Copy out lines with the word "cubo" from the material that follows.

» DATA EXTRACTS:

-------------------------

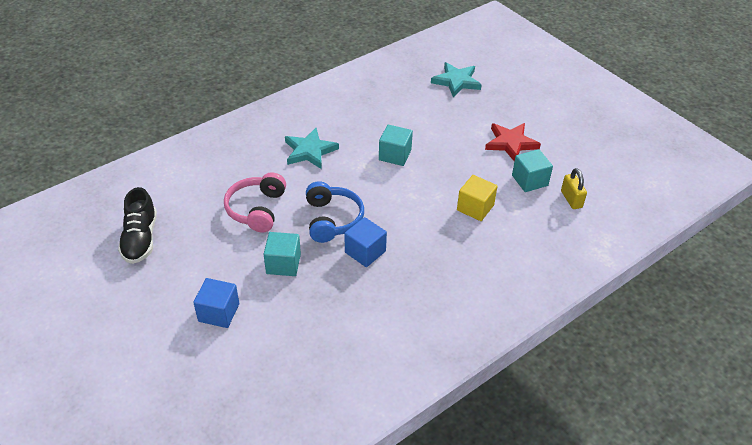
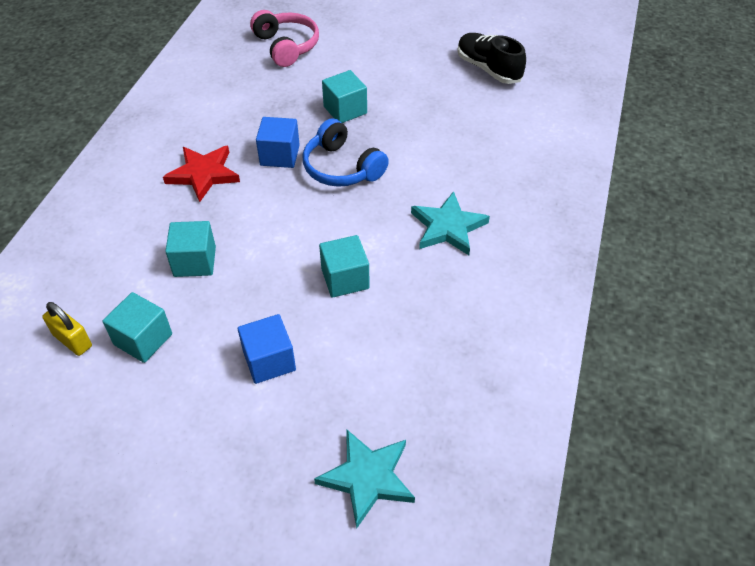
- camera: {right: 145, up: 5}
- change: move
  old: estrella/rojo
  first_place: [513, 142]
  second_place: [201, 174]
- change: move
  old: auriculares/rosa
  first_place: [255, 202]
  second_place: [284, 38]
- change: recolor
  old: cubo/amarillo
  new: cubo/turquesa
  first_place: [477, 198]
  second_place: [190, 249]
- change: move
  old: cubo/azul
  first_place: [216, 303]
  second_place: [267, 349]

-------------------------

» ANSWER SECTION:
  old: cubo/amarillo
  new: cubo/turquesa
  old: cubo/azul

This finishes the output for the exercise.